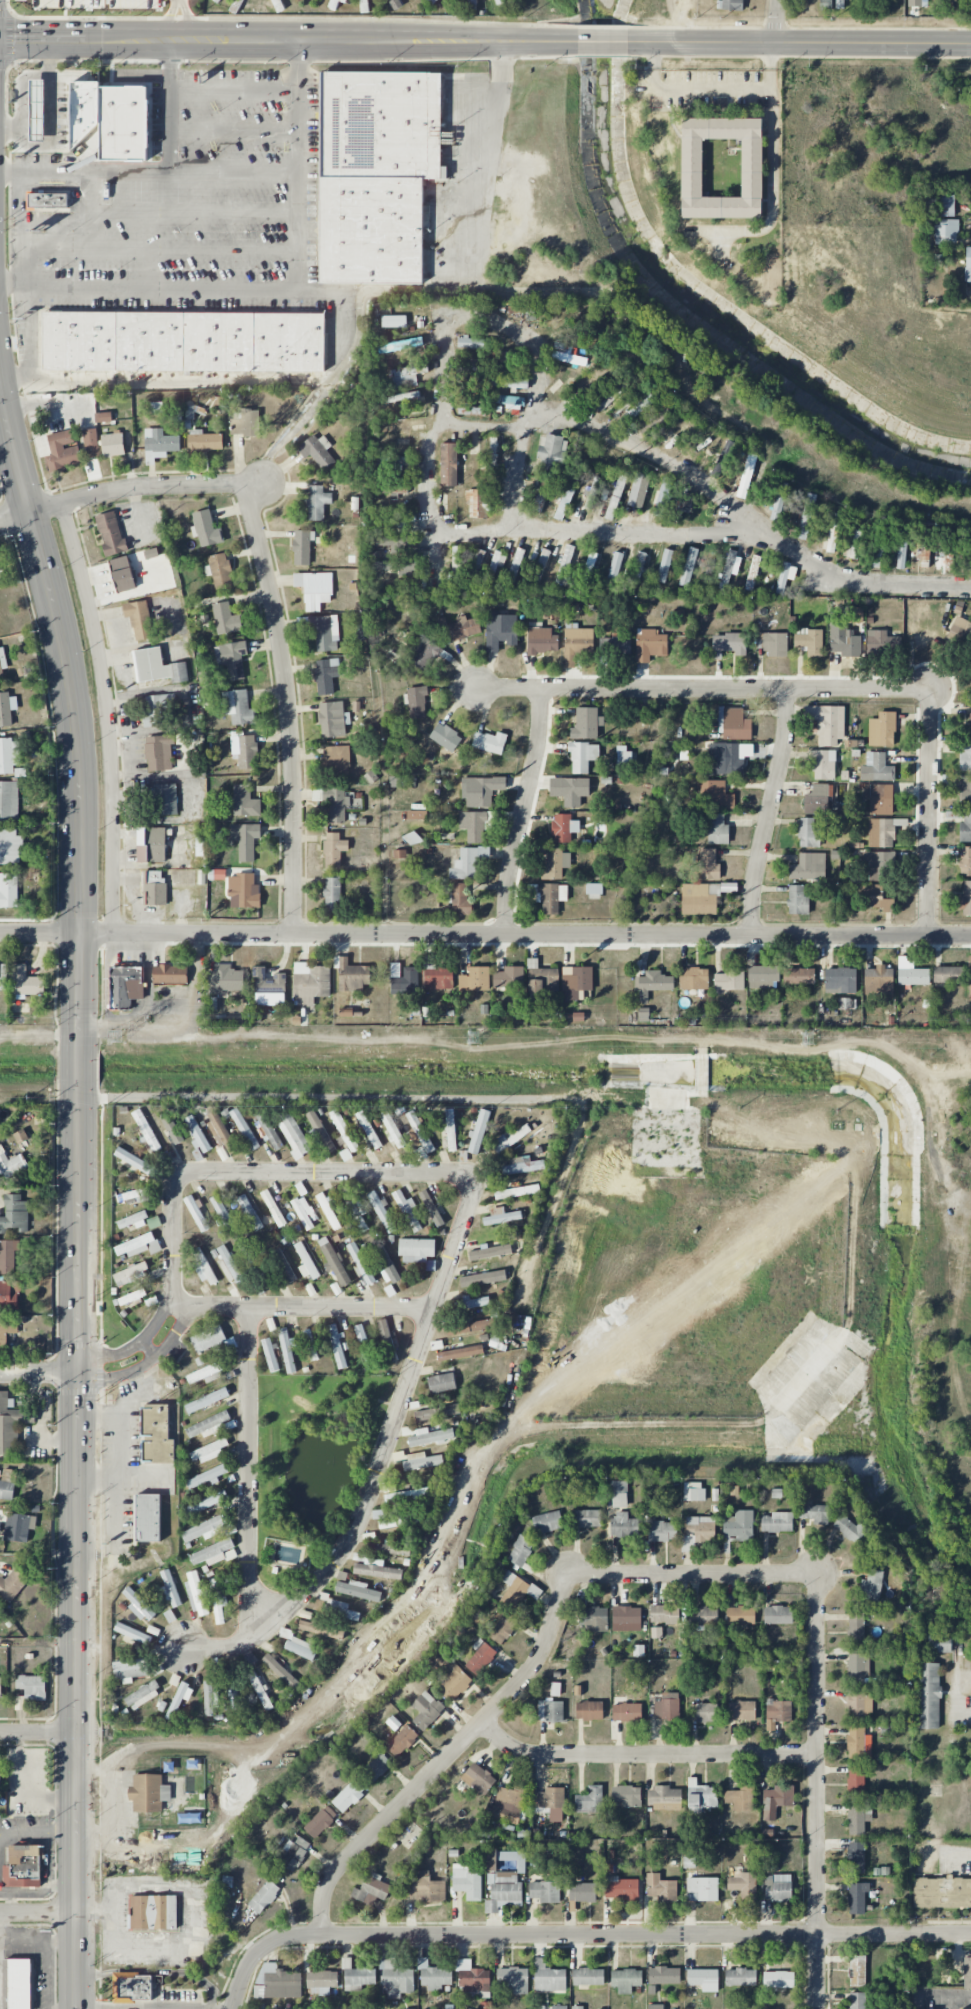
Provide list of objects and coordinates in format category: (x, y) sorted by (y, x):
building: (343, 0)
building: (432, 1)
building: (499, 1)
building: (917, 3)
building: (395, 4)
building: (471, 4)
building: (278, 5)
building: (730, 5)
building: (236, 6)
building: (364, 6)
road: (175, 19)
road: (193, 19)
road: (776, 22)
road: (87, 39)
road: (236, 40)
road: (399, 40)
road: (539, 41)
road: (603, 42)
road: (799, 43)
road: (774, 65)
road: (23, 88)
road: (235, 89)
road: (296, 102)
road: (173, 103)
building: (37, 109)
gas station: (37, 109)
building: (84, 109)
road: (772, 113)
road: (51, 128)
road: (234, 130)
road: (220, 166)
building: (722, 167)
road: (9, 169)
building: (376, 172)
building: (47, 201)
building: (947, 205)
road: (221, 206)
road: (118, 207)
road: (91, 208)
road: (57, 221)
road: (23, 227)
road: (145, 227)
building: (946, 232)
road: (85, 250)
road: (222, 251)
building: (968, 264)
road: (14, 284)
road: (194, 288)
road: (460, 317)
building: (394, 321)
building: (183, 340)
building: (474, 343)
building: (400, 345)
road: (355, 348)
building: (567, 354)
building: (510, 357)
building: (407, 375)
building: (501, 382)
building: (592, 385)
building: (402, 397)
building: (507, 399)
building: (471, 409)
building: (636, 410)
building: (103, 417)
building: (247, 423)
building: (401, 426)
road: (290, 433)
building: (204, 441)
building: (91, 444)
building: (112, 444)
building: (159, 444)
building: (62, 451)
building: (318, 451)
building: (492, 452)
building: (552, 452)
building: (723, 458)
building: (401, 462)
building: (448, 464)
building: (746, 476)
road: (121, 488)
building: (638, 490)
road: (711, 490)
building: (592, 492)
building: (615, 497)
building: (663, 498)
building: (565, 499)
building: (778, 501)
building: (317, 502)
building: (478, 503)
building: (392, 514)
building: (807, 516)
building: (206, 529)
road: (599, 531)
building: (111, 533)
building: (833, 533)
building: (877, 539)
building: (950, 541)
building: (926, 545)
building: (969, 545)
building: (853, 546)
building: (302, 547)
building: (901, 549)
building: (590, 561)
building: (497, 562)
building: (466, 564)
building: (565, 564)
building: (515, 565)
building: (639, 565)
building: (665, 565)
building: (690, 565)
building: (397, 566)
building: (615, 567)
building: (539, 568)
building: (729, 569)
building: (219, 571)
building: (753, 573)
building: (122, 574)
building: (784, 577)
building: (314, 589)
building: (139, 619)
building: (226, 619)
building: (464, 628)
building: (961, 629)
building: (500, 630)
building: (322, 631)
building: (542, 641)
building: (809, 641)
building: (844, 641)
building: (576, 643)
building: (729, 644)
building: (775, 644)
building: (618, 645)
building: (650, 645)
building: (426, 654)
building: (231, 658)
building: (2, 663)
building: (157, 667)
building: (970, 667)
building: (326, 675)
building: (206, 678)
road: (703, 691)
building: (416, 701)
building: (238, 707)
road: (286, 707)
building: (7, 709)
building: (156, 709)
road: (106, 714)
building: (970, 718)
building: (333, 719)
building: (827, 723)
building: (586, 724)
building: (734, 724)
building: (882, 730)
building: (445, 737)
building: (489, 742)
building: (159, 752)
building: (245, 752)
building: (9, 755)
building: (965, 755)
building: (583, 756)
building: (623, 756)
building: (729, 757)
building: (337, 760)
building: (822, 764)
building: (879, 767)
building: (370, 777)
building: (396, 781)
building: (481, 790)
building: (570, 790)
building: (716, 795)
building: (165, 799)
building: (879, 799)
building: (9, 800)
building: (817, 800)
building: (245, 801)
building: (337, 805)
road: (521, 812)
road: (769, 814)
road: (929, 814)
building: (473, 826)
building: (564, 827)
building: (965, 828)
building: (717, 829)
building: (808, 833)
building: (881, 833)
building: (245, 839)
building: (151, 845)
building: (10, 847)
building: (334, 849)
building: (965, 861)
building: (468, 863)
building: (555, 864)
building: (708, 864)
building: (807, 866)
building: (880, 866)
building: (155, 888)
building: (8, 890)
building: (243, 891)
building: (594, 891)
building: (333, 893)
building: (551, 897)
building: (877, 898)
building: (460, 899)
building: (699, 899)
building: (965, 899)
building: (797, 900)
road: (485, 935)
building: (912, 973)
building: (970, 973)
building: (170, 974)
building: (944, 974)
building: (351, 975)
building: (438, 975)
building: (763, 976)
building: (798, 976)
building: (3, 977)
building: (509, 977)
building: (542, 978)
building: (694, 978)
building: (225, 979)
building: (475, 979)
building: (730, 980)
building: (576, 981)
building: (840, 981)
building: (879, 981)
building: (25, 982)
building: (405, 982)
building: (653, 982)
building: (268, 983)
building: (310, 983)
building: (126, 986)
road: (193, 997)
building: (846, 1003)
road: (154, 1017)
power tower: (116, 1036)
power tower: (475, 1037)
power tower: (806, 1039)
building: (171, 1127)
building: (244, 1129)
building: (368, 1129)
building: (392, 1129)
building: (450, 1130)
building: (146, 1131)
building: (344, 1131)
building: (479, 1131)
building: (220, 1132)
building: (420, 1132)
building: (196, 1133)
building: (320, 1133)
building: (293, 1134)
building: (20, 1136)
building: (513, 1136)
building: (222, 1154)
building: (197, 1155)
building: (346, 1155)
building: (11, 1162)
building: (135, 1163)
building: (522, 1165)
building: (517, 1192)
road: (79, 1195)
building: (129, 1195)
building: (332, 1196)
building: (356, 1207)
building: (273, 1208)
building: (431, 1208)
building: (327, 1209)
building: (407, 1210)
building: (221, 1211)
building: (249, 1212)
building: (304, 1212)
building: (14, 1213)
building: (197, 1213)
building: (382, 1213)
building: (502, 1216)
building: (131, 1221)
building: (154, 1221)
building: (138, 1245)
building: (418, 1252)
building: (490, 1252)
building: (249, 1255)
road: (453, 1255)
building: (8, 1256)
building: (305, 1261)
building: (226, 1262)
building: (359, 1262)
building: (335, 1264)
building: (386, 1264)
building: (282, 1266)
building: (204, 1267)
building: (131, 1273)
building: (239, 1278)
building: (483, 1278)
building: (9, 1295)
building: (131, 1297)
building: (474, 1302)
road: (243, 1307)
building: (469, 1327)
building: (7, 1331)
building: (212, 1340)
building: (310, 1344)
building: (337, 1346)
building: (377, 1347)
building: (287, 1351)
building: (460, 1353)
building: (269, 1354)
road: (39, 1372)
traffic signals: (79, 1373)
building: (206, 1374)
building: (441, 1382)
building: (207, 1400)
building: (437, 1412)
building: (10, 1425)
building: (208, 1425)
road: (119, 1427)
building: (156, 1434)
building: (430, 1437)
building: (207, 1451)
building: (421, 1461)
road: (250, 1470)
road: (96, 1474)
building: (206, 1477)
building: (7, 1484)
building: (389, 1486)
building: (693, 1491)
building: (619, 1494)
building: (407, 1495)
building: (206, 1503)
road: (115, 1512)
building: (814, 1513)
building: (148, 1518)
building: (587, 1518)
building: (547, 1521)
building: (777, 1522)
building: (624, 1525)
building: (19, 1527)
building: (738, 1528)
building: (205, 1529)
building: (850, 1529)
building: (662, 1531)
building: (697, 1532)
building: (386, 1549)
building: (520, 1551)
building: (214, 1553)
building: (377, 1569)
road: (692, 1574)
building: (12, 1584)
building: (872, 1585)
building: (170, 1588)
building: (517, 1589)
building: (358, 1590)
building: (196, 1592)
building: (218, 1601)
building: (139, 1605)
building: (340, 1609)
building: (741, 1615)
building: (778, 1615)
building: (704, 1616)
building: (626, 1618)
building: (593, 1619)
building: (503, 1627)
building: (323, 1628)
building: (856, 1628)
building: (132, 1633)
building: (940, 1644)
building: (301, 1648)
building: (480, 1657)
building: (130, 1669)
building: (856, 1669)
building: (280, 1671)
building: (453, 1680)
building: (0, 1685)
building: (32, 1687)
building: (232, 1690)
building: (143, 1695)
building: (181, 1696)
building: (928, 1696)
building: (211, 1697)
building: (859, 1705)
building: (668, 1707)
building: (426, 1710)
building: (589, 1710)
building: (741, 1710)
building: (550, 1711)
road: (965, 1711)
building: (627, 1712)
building: (704, 1713)
building: (777, 1713)
road: (38, 1732)
building: (402, 1740)
building: (856, 1743)
road: (643, 1757)
road: (447, 1759)
building: (376, 1768)
building: (0, 1776)
building: (478, 1778)
building: (856, 1780)
road: (29, 1788)
road: (815, 1792)
building: (148, 1793)
building: (349, 1795)
building: (626, 1796)
building: (701, 1796)
building: (663, 1798)
building: (740, 1798)
building: (549, 1799)
building: (590, 1800)
building: (776, 1801)
building: (508, 1804)
building: (859, 1817)
building: (320, 1821)
road: (39, 1833)
building: (295, 1853)
building: (856, 1857)
building: (491, 1859)
building: (513, 1859)
building: (22, 1867)
building: (467, 1882)
building: (741, 1883)
road: (47, 1885)
road: (62, 1886)
building: (778, 1887)
building: (371, 1888)
building: (426, 1888)
building: (660, 1888)
building: (622, 1889)
building: (702, 1889)
building: (503, 1891)
building: (545, 1891)
building: (582, 1892)
building: (942, 1892)
building: (264, 1897)
building: (857, 1897)
road: (10, 1902)
road: (95, 1911)
road: (39, 1913)
building: (153, 1913)
road: (197, 1922)
road: (3, 1929)
road: (581, 1935)
road: (40, 1940)
building: (857, 1970)
road: (157, 1972)
building: (967, 1972)
building: (434, 1975)
building: (664, 1975)
building: (357, 1976)
building: (588, 1976)
building: (472, 1977)
building: (740, 1977)
building: (395, 1978)
building: (549, 1978)
building: (703, 1979)
building: (778, 1979)
building: (513, 1980)
building: (626, 1980)
building: (277, 1982)
building: (321, 1982)
building: (19, 1984)
building: (133, 1986)
building: (857, 2000)
building: (656, 2007)

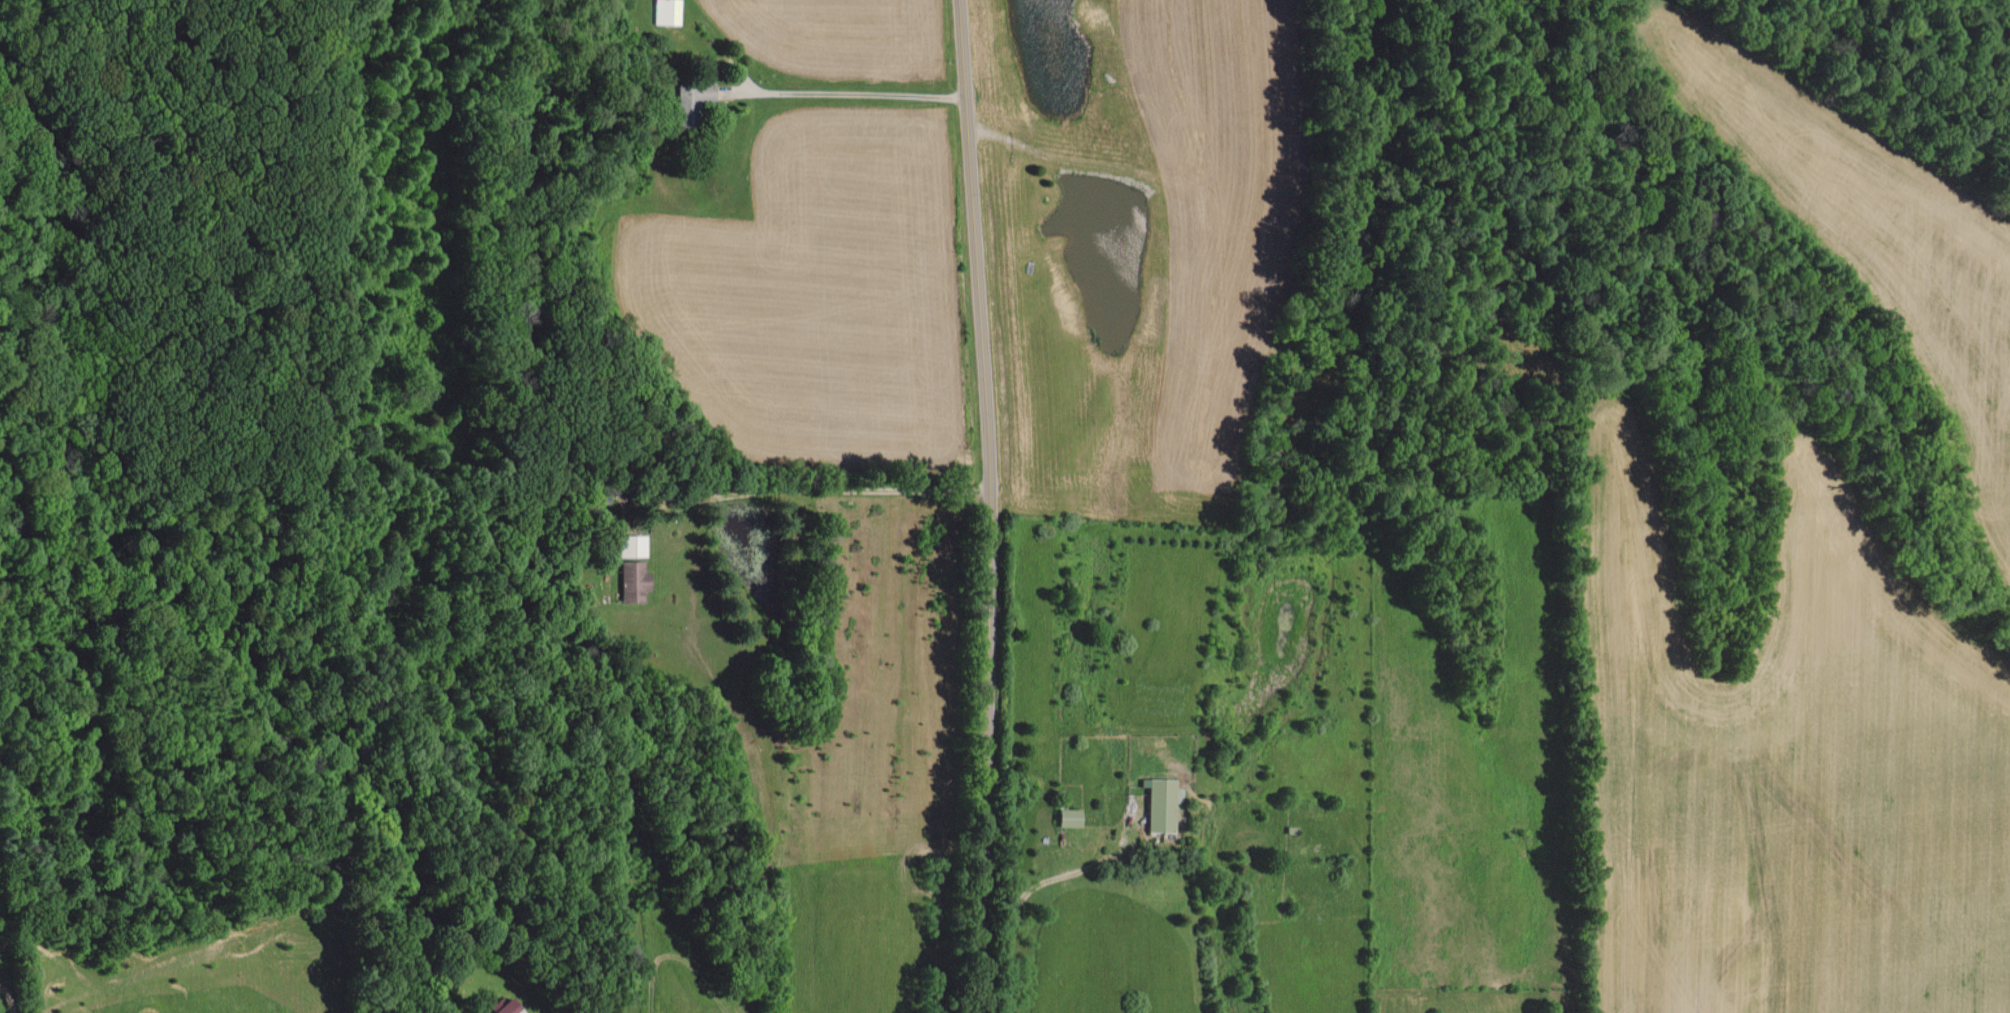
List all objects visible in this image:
building: (665, 12)
building: (690, 99)
road: (827, 488)
road: (989, 506)
building: (631, 545)
building: (631, 580)
building: (1159, 803)
building: (1065, 816)
building: (503, 1007)

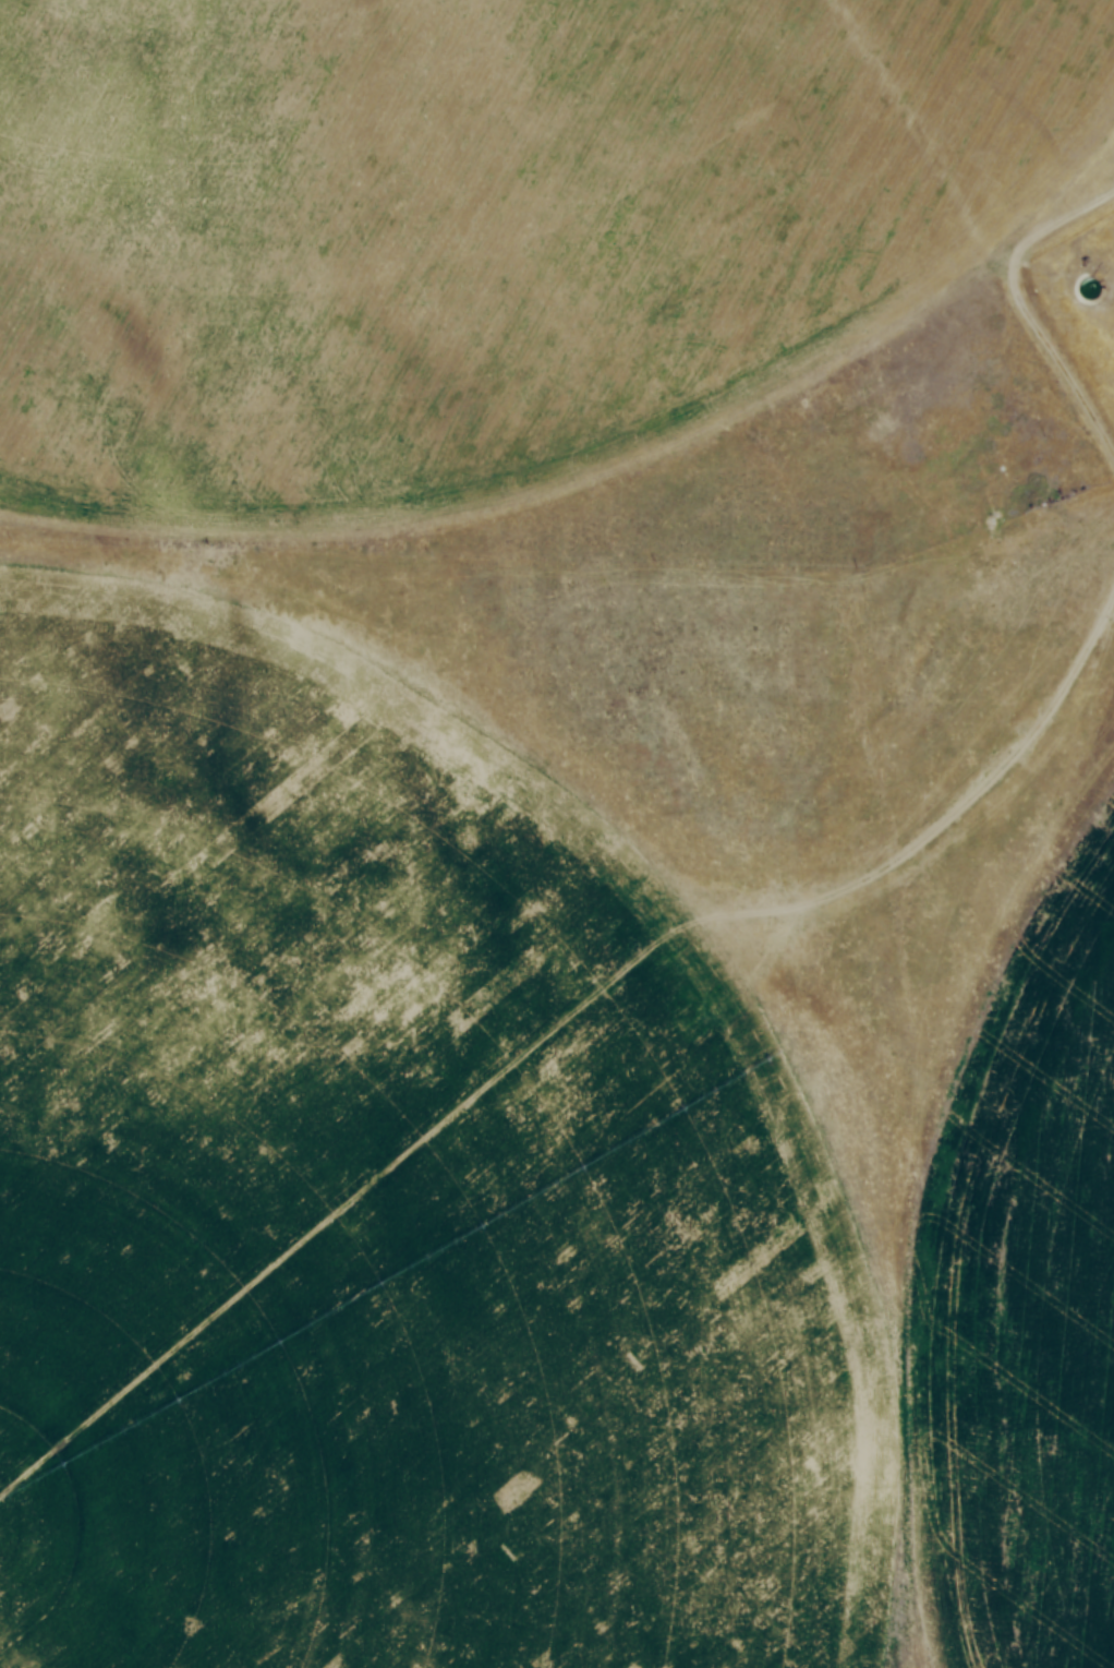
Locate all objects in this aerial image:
crop: (473, 230)
crop: (486, 1211)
****************
If a line in the records has the word "image", copy that line.

List all objects visible in this image:
Locate all objects in this aerial image:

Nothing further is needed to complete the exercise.